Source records

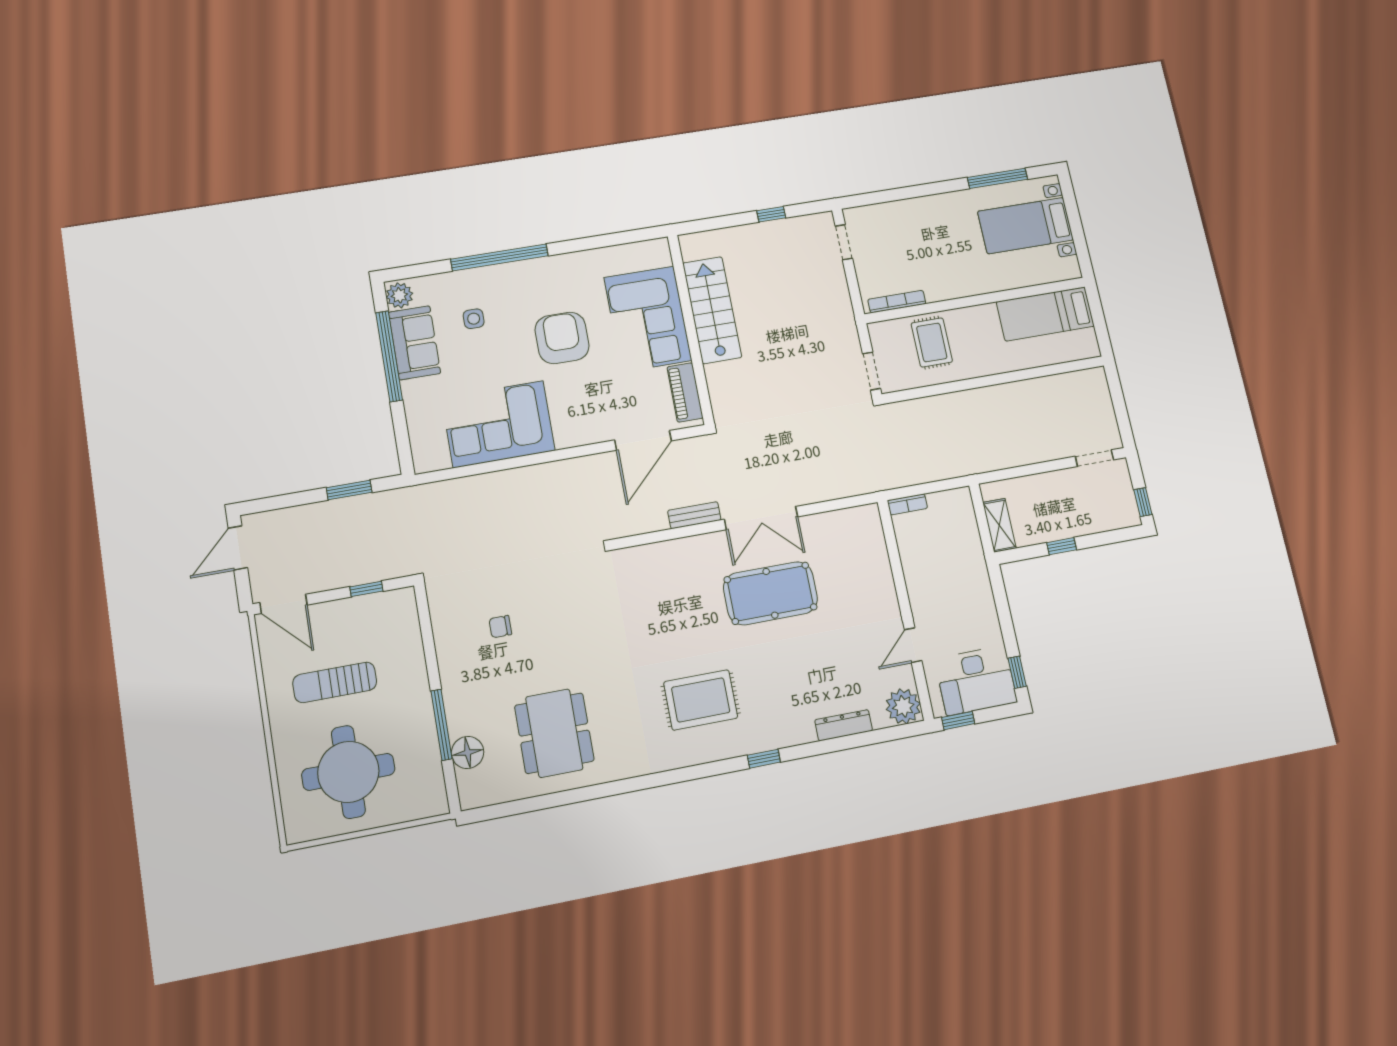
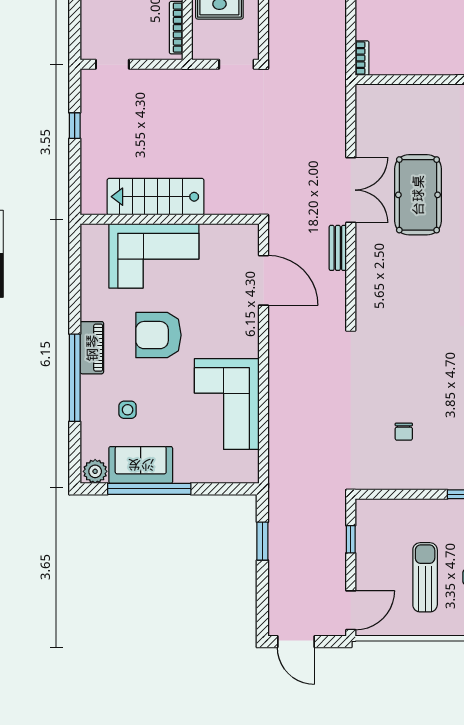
piano: (685, 392) -> (92, 348), moved, turned -90
sun lounger: (335, 682) -> (425, 577), turned 180

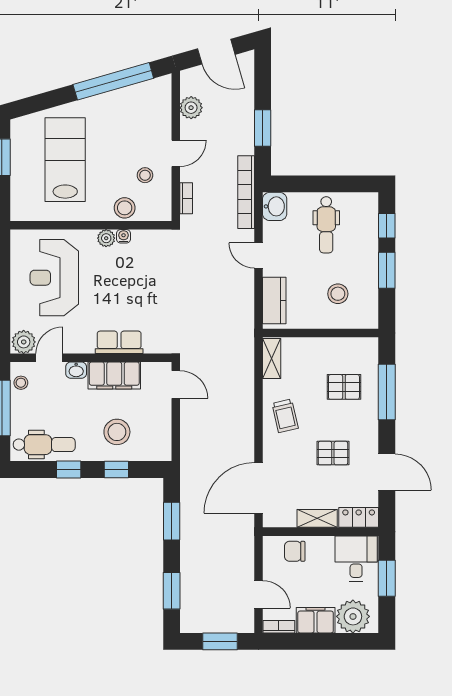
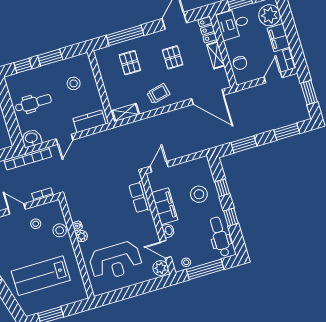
row of seats: (119, 342) -> (140, 197), moved

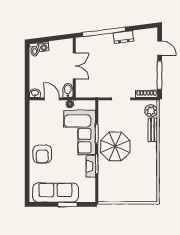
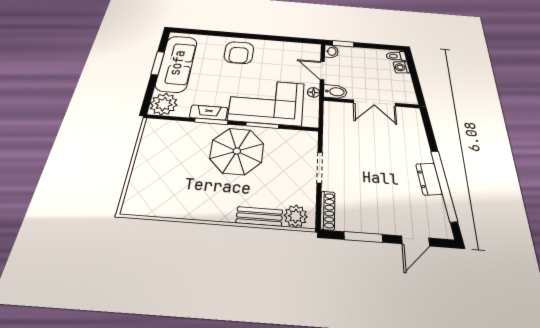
window: (104, 32) -> (444, 185), moved
window: (160, 75) -> (363, 237), width x0.69
window: (27, 85) -> (343, 44), added
door: (52, 99) -> (322, 71), swing flipped
armchair: (42, 154) -> (239, 53), turned -90
plant: (87, 194) -> (164, 104), added
window: (67, 204) -> (158, 63), moved

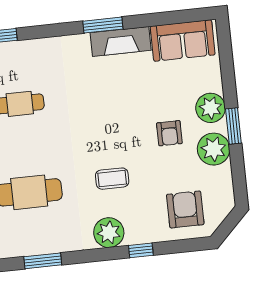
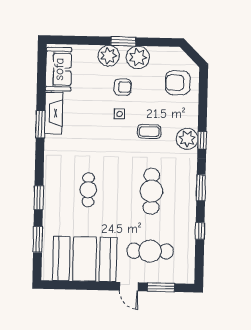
side table: (131, 134) -> (120, 114), added
coffee table: (112, 179) -> (149, 131), turned 90
window: (141, 250) -> (202, 140), moved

=== What you need to do ===
Whenever a line of the data contains "moved", it counts; state how many such lines there are, with nothing added.

=== Solution to the exercise ===
5